Items listed in a dataset
============================================================
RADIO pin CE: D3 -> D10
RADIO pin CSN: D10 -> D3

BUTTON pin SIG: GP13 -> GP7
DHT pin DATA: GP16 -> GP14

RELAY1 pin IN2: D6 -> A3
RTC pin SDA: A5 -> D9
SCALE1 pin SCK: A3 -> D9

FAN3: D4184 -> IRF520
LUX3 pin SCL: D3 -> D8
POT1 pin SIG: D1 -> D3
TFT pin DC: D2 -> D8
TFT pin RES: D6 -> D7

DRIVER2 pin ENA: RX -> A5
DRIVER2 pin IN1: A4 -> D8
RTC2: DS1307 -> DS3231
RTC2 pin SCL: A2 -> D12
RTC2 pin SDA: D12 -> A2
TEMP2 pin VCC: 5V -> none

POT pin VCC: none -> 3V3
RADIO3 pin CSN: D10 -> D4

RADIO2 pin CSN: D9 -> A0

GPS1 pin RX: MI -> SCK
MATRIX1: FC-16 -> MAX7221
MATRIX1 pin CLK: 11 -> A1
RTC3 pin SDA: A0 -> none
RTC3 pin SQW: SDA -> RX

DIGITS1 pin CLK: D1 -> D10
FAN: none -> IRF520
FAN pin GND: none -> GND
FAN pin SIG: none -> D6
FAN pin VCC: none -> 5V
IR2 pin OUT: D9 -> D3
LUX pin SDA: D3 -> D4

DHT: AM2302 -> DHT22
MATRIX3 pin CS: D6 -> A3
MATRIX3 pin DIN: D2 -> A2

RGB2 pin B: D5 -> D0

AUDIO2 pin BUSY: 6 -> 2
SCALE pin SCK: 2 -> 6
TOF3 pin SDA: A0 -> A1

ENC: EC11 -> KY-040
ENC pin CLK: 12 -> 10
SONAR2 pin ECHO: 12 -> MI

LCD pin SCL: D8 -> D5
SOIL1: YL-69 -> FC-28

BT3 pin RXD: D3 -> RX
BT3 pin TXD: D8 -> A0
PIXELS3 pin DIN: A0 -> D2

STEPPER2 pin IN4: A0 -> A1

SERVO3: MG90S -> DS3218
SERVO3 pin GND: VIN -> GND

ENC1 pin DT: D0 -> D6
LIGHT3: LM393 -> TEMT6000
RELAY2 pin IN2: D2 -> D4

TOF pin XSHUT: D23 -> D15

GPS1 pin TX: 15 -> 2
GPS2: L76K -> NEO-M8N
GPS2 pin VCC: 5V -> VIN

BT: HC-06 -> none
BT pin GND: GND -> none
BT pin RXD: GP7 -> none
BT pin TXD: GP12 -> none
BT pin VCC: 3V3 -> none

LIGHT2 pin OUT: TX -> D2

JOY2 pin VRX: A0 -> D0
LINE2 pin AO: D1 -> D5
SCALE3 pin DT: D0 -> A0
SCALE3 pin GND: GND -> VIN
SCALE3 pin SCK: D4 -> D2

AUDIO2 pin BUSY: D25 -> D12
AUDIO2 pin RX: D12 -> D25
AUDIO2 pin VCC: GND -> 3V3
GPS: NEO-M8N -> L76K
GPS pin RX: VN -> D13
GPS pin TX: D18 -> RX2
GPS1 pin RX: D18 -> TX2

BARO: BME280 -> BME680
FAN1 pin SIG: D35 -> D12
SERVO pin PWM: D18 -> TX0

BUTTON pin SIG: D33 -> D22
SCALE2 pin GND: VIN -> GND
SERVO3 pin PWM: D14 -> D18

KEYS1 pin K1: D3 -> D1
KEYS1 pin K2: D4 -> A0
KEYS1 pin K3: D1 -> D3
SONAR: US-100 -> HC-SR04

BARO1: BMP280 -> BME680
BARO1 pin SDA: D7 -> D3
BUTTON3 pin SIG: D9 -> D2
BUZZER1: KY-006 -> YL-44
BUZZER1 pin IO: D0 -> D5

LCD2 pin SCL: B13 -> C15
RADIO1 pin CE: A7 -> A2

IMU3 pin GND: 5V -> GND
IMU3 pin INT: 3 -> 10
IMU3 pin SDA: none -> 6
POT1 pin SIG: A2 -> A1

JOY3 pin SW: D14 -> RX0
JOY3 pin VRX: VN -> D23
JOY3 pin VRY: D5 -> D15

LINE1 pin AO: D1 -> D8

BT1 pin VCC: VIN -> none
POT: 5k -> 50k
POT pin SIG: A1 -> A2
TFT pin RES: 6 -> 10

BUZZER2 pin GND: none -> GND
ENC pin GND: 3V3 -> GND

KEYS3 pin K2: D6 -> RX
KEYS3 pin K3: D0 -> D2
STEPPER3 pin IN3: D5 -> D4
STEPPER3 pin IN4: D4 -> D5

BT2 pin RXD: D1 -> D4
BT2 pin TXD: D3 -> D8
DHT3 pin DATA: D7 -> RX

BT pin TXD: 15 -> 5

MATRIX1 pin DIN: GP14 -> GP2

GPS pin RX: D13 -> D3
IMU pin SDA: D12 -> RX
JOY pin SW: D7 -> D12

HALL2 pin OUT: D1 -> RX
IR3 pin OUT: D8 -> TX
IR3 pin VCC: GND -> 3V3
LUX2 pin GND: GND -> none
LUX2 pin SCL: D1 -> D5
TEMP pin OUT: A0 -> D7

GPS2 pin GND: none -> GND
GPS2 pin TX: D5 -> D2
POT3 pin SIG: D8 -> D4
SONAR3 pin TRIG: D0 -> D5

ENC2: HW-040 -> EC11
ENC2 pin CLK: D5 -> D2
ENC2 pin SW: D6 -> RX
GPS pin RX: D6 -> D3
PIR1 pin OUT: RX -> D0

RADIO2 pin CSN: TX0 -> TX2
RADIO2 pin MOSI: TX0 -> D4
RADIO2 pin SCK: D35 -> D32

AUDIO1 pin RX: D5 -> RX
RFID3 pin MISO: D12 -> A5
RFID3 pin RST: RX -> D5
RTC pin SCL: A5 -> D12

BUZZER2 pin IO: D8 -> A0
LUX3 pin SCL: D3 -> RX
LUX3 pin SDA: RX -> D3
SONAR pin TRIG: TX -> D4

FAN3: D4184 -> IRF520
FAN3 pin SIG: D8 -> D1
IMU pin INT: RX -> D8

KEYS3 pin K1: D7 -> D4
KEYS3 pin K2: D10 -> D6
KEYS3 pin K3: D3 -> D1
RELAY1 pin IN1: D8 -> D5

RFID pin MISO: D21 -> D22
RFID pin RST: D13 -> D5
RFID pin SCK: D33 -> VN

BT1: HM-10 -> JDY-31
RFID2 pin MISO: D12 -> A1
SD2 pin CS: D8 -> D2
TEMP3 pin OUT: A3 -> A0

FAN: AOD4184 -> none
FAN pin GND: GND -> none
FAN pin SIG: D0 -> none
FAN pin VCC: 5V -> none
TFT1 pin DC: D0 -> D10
============================================================
▶ **Action item**
A word-for-word restatement of the lines running from the one with "LUX2 pin SCL: D1 -> D5" to the last line of the records is the whole answer.

▶ **Expected answer**
LUX2 pin SCL: D1 -> D5
TEMP pin OUT: A0 -> D7

GPS2 pin GND: none -> GND
GPS2 pin TX: D5 -> D2
POT3 pin SIG: D8 -> D4
SONAR3 pin TRIG: D0 -> D5

ENC2: HW-040 -> EC11
ENC2 pin CLK: D5 -> D2
ENC2 pin SW: D6 -> RX
GPS pin RX: D6 -> D3
PIR1 pin OUT: RX -> D0

RADIO2 pin CSN: TX0 -> TX2
RADIO2 pin MOSI: TX0 -> D4
RADIO2 pin SCK: D35 -> D32

AUDIO1 pin RX: D5 -> RX
RFID3 pin MISO: D12 -> A5
RFID3 pin RST: RX -> D5
RTC pin SCL: A5 -> D12

BUZZER2 pin IO: D8 -> A0
LUX3 pin SCL: D3 -> RX
LUX3 pin SDA: RX -> D3
SONAR pin TRIG: TX -> D4

FAN3: D4184 -> IRF520
FAN3 pin SIG: D8 -> D1
IMU pin INT: RX -> D8

KEYS3 pin K1: D7 -> D4
KEYS3 pin K2: D10 -> D6
KEYS3 pin K3: D3 -> D1
RELAY1 pin IN1: D8 -> D5

RFID pin MISO: D21 -> D22
RFID pin RST: D13 -> D5
RFID pin SCK: D33 -> VN

BT1: HM-10 -> JDY-31
RFID2 pin MISO: D12 -> A1
SD2 pin CS: D8 -> D2
TEMP3 pin OUT: A3 -> A0

FAN: AOD4184 -> none
FAN pin GND: GND -> none
FAN pin SIG: D0 -> none
FAN pin VCC: 5V -> none
TFT1 pin DC: D0 -> D10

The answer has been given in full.